- **Action item**: Because the material must match the original, reproduce every line of it exactly.

▼

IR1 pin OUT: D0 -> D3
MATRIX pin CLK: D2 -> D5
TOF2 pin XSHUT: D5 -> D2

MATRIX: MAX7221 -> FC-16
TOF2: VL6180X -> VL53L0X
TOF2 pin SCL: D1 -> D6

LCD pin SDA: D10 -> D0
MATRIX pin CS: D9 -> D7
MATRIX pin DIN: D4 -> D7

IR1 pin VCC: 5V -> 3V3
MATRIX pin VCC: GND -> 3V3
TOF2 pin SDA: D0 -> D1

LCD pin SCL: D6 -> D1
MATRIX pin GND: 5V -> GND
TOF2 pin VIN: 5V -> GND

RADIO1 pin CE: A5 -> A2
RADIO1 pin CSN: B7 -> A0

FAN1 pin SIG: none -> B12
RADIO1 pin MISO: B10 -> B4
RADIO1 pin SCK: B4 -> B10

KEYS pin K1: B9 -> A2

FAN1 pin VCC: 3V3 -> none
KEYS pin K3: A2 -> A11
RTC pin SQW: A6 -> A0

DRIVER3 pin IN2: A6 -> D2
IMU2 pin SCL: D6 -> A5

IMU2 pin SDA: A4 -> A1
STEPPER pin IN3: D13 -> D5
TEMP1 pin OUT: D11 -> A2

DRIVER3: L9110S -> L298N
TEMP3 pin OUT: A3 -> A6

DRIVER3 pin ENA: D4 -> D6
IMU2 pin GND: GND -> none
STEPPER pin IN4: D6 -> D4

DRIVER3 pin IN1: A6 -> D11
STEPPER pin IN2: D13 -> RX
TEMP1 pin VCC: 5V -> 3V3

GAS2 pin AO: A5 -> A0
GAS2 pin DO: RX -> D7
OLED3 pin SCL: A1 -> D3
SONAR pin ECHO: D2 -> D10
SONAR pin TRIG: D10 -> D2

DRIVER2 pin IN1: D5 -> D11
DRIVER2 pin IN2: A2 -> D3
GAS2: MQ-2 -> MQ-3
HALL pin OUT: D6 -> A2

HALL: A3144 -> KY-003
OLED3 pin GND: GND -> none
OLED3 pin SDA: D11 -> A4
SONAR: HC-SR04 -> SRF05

▲

- **Exercise solution**:
IR1 pin OUT: D0 -> D3
MATRIX pin CLK: D2 -> D5
TOF2 pin XSHUT: D5 -> D2

MATRIX: MAX7221 -> FC-16
TOF2: VL6180X -> VL53L0X
TOF2 pin SCL: D1 -> D6

LCD pin SDA: D10 -> D0
MATRIX pin CS: D9 -> D7
MATRIX pin DIN: D4 -> D7

IR1 pin VCC: 5V -> 3V3
MATRIX pin VCC: GND -> 3V3
TOF2 pin SDA: D0 -> D1

LCD pin SCL: D6 -> D1
MATRIX pin GND: 5V -> GND
TOF2 pin VIN: 5V -> GND

RADIO1 pin CE: A5 -> A2
RADIO1 pin CSN: B7 -> A0

FAN1 pin SIG: none -> B12
RADIO1 pin MISO: B10 -> B4
RADIO1 pin SCK: B4 -> B10

KEYS pin K1: B9 -> A2

FAN1 pin VCC: 3V3 -> none
KEYS pin K3: A2 -> A11
RTC pin SQW: A6 -> A0

DRIVER3 pin IN2: A6 -> D2
IMU2 pin SCL: D6 -> A5

IMU2 pin SDA: A4 -> A1
STEPPER pin IN3: D13 -> D5
TEMP1 pin OUT: D11 -> A2

DRIVER3: L9110S -> L298N
TEMP3 pin OUT: A3 -> A6

DRIVER3 pin ENA: D4 -> D6
IMU2 pin GND: GND -> none
STEPPER pin IN4: D6 -> D4

DRIVER3 pin IN1: A6 -> D11
STEPPER pin IN2: D13 -> RX
TEMP1 pin VCC: 5V -> 3V3

GAS2 pin AO: A5 -> A0
GAS2 pin DO: RX -> D7
OLED3 pin SCL: A1 -> D3
SONAR pin ECHO: D2 -> D10
SONAR pin TRIG: D10 -> D2

DRIVER2 pin IN1: D5 -> D11
DRIVER2 pin IN2: A2 -> D3
GAS2: MQ-2 -> MQ-3
HALL pin OUT: D6 -> A2

HALL: A3144 -> KY-003
OLED3 pin GND: GND -> none
OLED3 pin SDA: D11 -> A4
SONAR: HC-SR04 -> SRF05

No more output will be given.